Task description —
Identify every line of the material that contains the string "shortInstrumentName", and copy each one. Case counts.

Raw records —
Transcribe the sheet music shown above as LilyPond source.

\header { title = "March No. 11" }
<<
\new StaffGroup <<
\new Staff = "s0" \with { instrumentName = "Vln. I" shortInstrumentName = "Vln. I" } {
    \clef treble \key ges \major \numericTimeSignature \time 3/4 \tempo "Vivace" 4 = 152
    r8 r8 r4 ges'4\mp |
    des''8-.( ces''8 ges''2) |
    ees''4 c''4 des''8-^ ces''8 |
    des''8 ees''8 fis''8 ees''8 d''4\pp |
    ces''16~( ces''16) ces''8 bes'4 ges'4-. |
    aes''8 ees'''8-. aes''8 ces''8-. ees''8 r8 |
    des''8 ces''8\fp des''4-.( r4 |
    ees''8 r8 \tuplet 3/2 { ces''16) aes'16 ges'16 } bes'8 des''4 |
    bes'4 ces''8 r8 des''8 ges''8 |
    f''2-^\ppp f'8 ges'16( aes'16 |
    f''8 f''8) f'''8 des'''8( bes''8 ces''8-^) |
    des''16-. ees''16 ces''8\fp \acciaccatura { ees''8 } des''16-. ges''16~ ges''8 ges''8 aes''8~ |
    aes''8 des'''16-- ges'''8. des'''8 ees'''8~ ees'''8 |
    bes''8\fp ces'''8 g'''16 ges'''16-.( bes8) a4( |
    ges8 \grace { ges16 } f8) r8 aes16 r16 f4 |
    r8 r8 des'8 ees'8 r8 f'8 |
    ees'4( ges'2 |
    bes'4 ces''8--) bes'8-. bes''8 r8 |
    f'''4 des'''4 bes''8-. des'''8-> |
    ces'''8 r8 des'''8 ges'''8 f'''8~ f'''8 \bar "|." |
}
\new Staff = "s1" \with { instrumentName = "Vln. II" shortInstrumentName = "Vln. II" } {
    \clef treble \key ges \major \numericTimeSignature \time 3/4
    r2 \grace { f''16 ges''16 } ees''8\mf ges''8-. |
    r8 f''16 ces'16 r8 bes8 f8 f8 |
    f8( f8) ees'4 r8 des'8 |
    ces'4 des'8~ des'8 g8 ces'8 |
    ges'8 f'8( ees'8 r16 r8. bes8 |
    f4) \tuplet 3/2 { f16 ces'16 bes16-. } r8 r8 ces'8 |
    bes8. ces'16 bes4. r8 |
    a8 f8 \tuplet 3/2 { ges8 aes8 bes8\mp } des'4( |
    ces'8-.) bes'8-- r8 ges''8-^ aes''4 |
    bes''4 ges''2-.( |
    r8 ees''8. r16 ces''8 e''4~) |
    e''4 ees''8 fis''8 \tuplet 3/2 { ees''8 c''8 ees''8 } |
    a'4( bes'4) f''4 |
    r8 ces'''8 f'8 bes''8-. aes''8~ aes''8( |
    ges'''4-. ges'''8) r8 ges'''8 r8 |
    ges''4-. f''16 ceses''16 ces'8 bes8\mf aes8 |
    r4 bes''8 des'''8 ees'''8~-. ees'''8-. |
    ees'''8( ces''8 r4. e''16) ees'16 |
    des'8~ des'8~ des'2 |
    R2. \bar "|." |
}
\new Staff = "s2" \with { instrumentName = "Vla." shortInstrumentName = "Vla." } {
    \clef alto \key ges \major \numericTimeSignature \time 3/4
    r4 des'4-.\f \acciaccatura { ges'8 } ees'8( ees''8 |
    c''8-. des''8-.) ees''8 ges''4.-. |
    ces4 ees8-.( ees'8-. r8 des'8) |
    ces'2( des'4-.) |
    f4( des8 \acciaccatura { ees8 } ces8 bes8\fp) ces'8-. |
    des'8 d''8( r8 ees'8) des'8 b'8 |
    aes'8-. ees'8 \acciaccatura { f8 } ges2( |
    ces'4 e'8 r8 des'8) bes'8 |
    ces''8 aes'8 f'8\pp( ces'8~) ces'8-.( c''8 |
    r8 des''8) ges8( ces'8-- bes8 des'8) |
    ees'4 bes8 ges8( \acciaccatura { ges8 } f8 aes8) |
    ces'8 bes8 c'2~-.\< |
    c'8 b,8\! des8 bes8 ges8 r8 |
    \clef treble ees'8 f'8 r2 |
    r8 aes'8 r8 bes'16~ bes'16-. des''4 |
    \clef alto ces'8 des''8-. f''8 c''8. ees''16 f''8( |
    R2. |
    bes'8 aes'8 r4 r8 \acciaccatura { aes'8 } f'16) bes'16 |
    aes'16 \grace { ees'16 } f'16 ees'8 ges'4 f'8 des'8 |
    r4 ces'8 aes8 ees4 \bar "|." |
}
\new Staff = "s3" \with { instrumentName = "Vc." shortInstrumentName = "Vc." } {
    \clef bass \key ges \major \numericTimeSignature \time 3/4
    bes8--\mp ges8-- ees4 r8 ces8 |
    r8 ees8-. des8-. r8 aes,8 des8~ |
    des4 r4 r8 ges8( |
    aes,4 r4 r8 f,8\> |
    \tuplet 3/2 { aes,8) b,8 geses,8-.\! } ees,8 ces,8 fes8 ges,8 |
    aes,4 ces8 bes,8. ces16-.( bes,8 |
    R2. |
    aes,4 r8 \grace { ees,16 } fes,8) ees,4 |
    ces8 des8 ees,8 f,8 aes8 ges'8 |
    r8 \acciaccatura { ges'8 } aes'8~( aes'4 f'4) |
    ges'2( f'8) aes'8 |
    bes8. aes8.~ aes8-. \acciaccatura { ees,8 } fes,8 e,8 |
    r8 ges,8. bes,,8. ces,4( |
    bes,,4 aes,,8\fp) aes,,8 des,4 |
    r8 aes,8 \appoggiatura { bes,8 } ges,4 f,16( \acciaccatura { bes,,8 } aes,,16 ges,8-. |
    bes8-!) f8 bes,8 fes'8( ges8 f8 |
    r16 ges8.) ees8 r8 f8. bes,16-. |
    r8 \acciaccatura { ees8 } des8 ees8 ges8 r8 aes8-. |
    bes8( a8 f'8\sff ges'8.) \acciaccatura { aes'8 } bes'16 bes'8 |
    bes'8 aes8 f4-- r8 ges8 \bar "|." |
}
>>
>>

Result —
\new Staff = "s0" \with { instrumentName = "Vln. I" shortInstrumentName = "Vln. I" } {
\new Staff = "s1" \with { instrumentName = "Vln. II" shortInstrumentName = "Vln. II" } {
\new Staff = "s2" \with { instrumentName = "Vla." shortInstrumentName = "Vla." } {
\new Staff = "s3" \with { instrumentName = "Vc." shortInstrumentName = "Vc." } {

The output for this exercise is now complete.